## PROBLEM REQUIREMENTS
From the data underneath, reproduce exactly the stretch that begins at the line with "camera: 125 degrees left, 5 degrees up" and ends after the line with "(493, 219) = (218, 452): red".
━━━━━ PROVIDED DATA ━━━━━
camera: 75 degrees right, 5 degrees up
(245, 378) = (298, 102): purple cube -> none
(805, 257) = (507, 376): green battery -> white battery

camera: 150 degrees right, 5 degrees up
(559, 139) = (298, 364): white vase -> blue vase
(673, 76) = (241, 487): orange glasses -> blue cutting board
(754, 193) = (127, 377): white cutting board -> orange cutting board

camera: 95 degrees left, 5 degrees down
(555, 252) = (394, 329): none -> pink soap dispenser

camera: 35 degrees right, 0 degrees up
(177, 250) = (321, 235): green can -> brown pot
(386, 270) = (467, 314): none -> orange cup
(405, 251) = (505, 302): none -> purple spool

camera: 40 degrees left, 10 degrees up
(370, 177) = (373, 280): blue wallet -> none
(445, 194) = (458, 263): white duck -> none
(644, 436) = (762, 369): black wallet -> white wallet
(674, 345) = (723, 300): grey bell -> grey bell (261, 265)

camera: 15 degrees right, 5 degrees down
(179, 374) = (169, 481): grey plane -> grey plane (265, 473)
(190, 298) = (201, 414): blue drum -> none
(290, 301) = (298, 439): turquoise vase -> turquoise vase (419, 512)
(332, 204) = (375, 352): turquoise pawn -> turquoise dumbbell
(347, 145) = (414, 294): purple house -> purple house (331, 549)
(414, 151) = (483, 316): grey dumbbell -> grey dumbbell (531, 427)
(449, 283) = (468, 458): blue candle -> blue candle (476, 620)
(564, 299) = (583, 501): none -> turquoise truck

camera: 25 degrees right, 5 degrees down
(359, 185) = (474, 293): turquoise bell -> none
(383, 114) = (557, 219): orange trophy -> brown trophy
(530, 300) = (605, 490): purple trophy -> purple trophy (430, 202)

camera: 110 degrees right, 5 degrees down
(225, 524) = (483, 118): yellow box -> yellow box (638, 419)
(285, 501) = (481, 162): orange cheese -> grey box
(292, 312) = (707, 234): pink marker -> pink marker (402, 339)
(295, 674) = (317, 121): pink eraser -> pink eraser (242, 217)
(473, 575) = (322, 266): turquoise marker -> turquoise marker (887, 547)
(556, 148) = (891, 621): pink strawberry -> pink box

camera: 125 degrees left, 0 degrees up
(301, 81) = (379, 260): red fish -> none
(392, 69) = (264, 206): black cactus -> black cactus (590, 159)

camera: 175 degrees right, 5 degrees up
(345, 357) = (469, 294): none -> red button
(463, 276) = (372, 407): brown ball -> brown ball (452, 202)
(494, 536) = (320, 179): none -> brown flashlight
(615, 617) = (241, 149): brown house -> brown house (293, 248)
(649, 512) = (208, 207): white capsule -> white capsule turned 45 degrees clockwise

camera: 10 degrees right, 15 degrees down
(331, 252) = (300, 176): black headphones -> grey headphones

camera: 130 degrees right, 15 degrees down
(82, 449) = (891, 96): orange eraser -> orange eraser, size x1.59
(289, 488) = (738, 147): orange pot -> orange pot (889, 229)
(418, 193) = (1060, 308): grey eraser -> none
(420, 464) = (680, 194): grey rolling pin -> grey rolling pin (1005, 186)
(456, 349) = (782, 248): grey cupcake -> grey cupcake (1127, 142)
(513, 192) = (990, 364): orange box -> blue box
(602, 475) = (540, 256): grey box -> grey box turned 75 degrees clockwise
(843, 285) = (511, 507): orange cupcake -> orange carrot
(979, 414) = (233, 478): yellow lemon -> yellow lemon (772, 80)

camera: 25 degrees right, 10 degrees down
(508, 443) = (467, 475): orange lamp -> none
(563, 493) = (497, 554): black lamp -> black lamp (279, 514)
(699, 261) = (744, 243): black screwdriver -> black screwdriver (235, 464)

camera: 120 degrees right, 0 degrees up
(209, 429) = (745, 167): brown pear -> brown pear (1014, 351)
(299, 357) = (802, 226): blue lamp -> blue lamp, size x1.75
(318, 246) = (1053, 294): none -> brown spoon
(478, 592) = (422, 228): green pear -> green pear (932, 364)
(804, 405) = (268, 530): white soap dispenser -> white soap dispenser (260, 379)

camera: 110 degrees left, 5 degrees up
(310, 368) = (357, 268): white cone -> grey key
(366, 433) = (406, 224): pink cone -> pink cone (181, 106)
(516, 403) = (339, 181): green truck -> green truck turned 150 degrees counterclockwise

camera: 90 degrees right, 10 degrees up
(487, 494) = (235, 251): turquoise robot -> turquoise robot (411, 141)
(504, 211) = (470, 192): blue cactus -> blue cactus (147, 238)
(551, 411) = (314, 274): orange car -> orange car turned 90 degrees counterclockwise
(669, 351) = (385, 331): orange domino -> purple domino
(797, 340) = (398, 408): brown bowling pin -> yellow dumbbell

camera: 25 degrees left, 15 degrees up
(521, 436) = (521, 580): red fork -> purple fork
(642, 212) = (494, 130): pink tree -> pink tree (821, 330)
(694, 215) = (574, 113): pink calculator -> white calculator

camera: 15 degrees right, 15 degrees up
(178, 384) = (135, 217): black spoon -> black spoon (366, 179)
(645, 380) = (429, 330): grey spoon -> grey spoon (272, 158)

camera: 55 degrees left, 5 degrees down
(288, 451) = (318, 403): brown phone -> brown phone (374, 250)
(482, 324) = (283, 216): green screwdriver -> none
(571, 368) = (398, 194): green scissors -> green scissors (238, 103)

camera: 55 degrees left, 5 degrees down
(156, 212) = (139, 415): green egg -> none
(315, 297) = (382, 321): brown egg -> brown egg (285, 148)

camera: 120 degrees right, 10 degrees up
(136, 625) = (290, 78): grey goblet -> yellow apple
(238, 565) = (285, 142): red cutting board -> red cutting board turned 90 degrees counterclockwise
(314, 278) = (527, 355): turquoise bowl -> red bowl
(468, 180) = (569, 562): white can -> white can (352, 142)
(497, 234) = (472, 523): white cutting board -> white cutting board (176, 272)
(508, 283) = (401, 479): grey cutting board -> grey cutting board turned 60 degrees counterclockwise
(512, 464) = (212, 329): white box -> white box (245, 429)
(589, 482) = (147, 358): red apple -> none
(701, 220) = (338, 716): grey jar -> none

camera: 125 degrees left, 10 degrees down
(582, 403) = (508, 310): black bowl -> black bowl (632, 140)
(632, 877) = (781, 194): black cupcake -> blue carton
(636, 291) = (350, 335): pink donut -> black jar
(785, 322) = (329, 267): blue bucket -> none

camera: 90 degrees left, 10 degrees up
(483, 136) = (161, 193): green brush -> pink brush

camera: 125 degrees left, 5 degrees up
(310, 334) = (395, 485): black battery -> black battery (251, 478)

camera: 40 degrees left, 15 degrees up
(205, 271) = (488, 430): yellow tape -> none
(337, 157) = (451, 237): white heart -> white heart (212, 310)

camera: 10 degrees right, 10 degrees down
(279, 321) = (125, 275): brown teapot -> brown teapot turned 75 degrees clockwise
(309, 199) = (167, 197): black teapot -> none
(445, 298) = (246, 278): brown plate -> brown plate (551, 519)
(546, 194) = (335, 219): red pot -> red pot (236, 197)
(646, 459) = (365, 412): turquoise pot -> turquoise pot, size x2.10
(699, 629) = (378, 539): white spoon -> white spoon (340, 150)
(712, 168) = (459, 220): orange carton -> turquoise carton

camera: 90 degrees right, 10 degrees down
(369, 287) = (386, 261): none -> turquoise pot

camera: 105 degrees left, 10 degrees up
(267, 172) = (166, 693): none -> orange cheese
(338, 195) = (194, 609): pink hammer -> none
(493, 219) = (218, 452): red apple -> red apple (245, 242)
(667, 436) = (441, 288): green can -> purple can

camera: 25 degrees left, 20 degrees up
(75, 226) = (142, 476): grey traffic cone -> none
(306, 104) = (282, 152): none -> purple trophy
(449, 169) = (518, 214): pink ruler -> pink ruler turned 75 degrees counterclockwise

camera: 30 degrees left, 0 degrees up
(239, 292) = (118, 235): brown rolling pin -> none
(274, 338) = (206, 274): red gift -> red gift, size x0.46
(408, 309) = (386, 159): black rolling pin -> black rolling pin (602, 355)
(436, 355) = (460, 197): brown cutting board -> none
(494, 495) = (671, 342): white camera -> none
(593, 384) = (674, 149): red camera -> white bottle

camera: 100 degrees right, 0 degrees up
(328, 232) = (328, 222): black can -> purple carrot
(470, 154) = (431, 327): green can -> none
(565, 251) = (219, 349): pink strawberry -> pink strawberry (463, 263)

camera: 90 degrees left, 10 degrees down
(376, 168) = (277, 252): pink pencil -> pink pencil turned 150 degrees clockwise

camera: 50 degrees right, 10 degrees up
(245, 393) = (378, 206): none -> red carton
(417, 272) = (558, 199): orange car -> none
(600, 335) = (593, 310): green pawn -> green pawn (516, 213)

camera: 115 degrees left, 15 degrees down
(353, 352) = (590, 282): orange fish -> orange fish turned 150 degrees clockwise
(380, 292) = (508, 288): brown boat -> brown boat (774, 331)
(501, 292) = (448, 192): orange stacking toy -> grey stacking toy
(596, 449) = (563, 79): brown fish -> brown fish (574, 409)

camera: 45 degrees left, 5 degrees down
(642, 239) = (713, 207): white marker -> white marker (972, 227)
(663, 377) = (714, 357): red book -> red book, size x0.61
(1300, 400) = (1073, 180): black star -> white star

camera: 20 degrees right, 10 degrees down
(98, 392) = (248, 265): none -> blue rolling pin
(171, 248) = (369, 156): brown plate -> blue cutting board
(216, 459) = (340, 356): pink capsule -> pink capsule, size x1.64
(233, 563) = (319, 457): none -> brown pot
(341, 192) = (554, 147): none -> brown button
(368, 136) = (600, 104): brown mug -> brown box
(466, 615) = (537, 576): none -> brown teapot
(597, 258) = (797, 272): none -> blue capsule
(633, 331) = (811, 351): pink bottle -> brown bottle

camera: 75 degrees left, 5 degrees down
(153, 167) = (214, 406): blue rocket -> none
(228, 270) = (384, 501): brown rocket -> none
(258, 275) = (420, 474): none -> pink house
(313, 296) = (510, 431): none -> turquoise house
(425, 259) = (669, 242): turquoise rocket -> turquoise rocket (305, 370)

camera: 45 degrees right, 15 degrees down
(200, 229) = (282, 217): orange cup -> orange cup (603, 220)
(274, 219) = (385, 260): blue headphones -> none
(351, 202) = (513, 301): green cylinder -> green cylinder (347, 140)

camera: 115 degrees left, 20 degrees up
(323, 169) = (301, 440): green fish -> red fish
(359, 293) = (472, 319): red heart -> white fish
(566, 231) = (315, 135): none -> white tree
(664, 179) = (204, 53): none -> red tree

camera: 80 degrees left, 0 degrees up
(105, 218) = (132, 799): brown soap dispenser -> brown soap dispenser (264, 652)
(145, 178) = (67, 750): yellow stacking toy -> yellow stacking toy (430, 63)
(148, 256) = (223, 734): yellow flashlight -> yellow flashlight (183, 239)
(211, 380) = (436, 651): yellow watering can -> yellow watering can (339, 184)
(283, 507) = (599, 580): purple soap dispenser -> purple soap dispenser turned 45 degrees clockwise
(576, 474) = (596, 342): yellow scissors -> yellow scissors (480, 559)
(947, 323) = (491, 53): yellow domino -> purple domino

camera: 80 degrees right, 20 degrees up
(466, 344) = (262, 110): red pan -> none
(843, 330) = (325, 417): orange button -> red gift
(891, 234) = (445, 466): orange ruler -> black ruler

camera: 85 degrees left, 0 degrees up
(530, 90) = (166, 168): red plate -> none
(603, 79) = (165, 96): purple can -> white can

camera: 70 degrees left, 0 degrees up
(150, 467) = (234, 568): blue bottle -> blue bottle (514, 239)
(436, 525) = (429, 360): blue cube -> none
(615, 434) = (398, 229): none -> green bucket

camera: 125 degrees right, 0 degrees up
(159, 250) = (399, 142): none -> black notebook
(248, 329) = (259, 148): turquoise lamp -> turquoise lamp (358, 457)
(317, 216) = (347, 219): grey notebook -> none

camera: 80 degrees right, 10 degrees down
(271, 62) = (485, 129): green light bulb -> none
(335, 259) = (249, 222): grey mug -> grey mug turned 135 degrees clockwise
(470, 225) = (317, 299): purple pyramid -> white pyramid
━━━━━
## REPLY TO THE EXERCISE
camera: 125 degrees left, 5 degrees up
(310, 334) = (395, 485): black battery -> black battery (251, 478)

camera: 40 degrees left, 15 degrees up
(205, 271) = (488, 430): yellow tape -> none
(337, 157) = (451, 237): white heart -> white heart (212, 310)

camera: 10 degrees right, 10 degrees down
(279, 321) = (125, 275): brown teapot -> brown teapot turned 75 degrees clockwise
(309, 199) = (167, 197): black teapot -> none
(445, 298) = (246, 278): brown plate -> brown plate (551, 519)
(546, 194) = (335, 219): red pot -> red pot (236, 197)
(646, 459) = (365, 412): turquoise pot -> turquoise pot, size x2.10
(699, 629) = (378, 539): white spoon -> white spoon (340, 150)
(712, 168) = (459, 220): orange carton -> turquoise carton

camera: 90 degrees right, 10 degrees down
(369, 287) = (386, 261): none -> turquoise pot

camera: 105 degrees left, 10 degrees up
(267, 172) = (166, 693): none -> orange cheese
(338, 195) = (194, 609): pink hammer -> none
(493, 219) = (218, 452): red apple -> red apple (245, 242)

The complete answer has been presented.